■ **Exercise instructions**
All lines from the one containing "(795, 389) = (226, 459): pink fork -> none" down to the final line of the entries below: return them exactly.

■ **Entries provided**

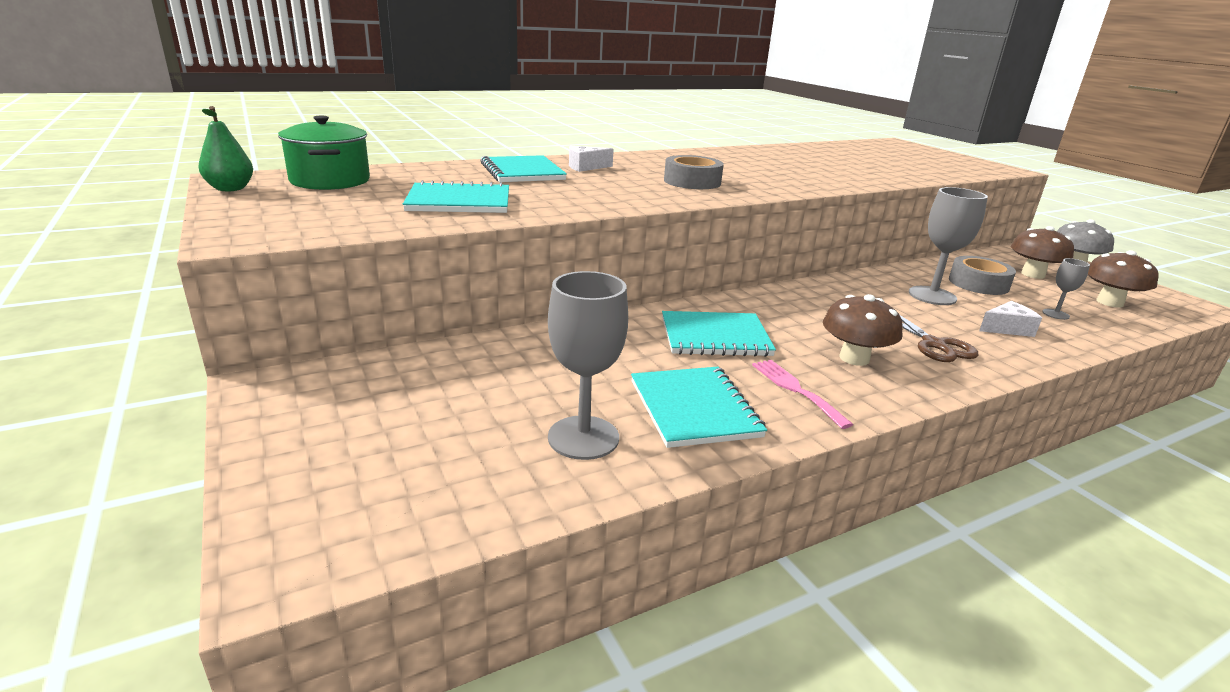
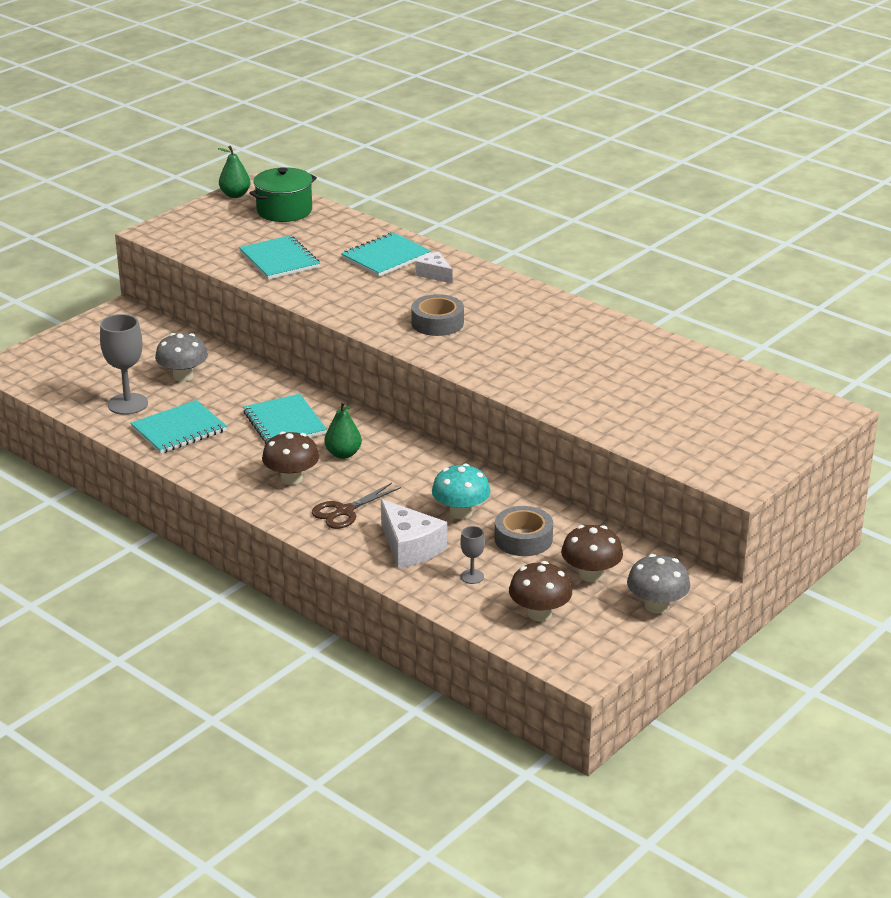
camera: 70 degrees right, 5 degrees up
(536, 376) = (183, 376): none -> grey mushroom
(795, 389) = (226, 459): pink fork -> none
(802, 321) = (343, 454): none -> green pear
(932, 296) = (461, 512): grey goblet -> turquoise mushroom
(1007, 328) = (410, 547): white cheese -> white cheese, size x1.64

■ **Solution to the exercise**
(795, 389) = (226, 459): pink fork -> none
(802, 321) = (343, 454): none -> green pear
(932, 296) = (461, 512): grey goblet -> turquoise mushroom
(1007, 328) = (410, 547): white cheese -> white cheese, size x1.64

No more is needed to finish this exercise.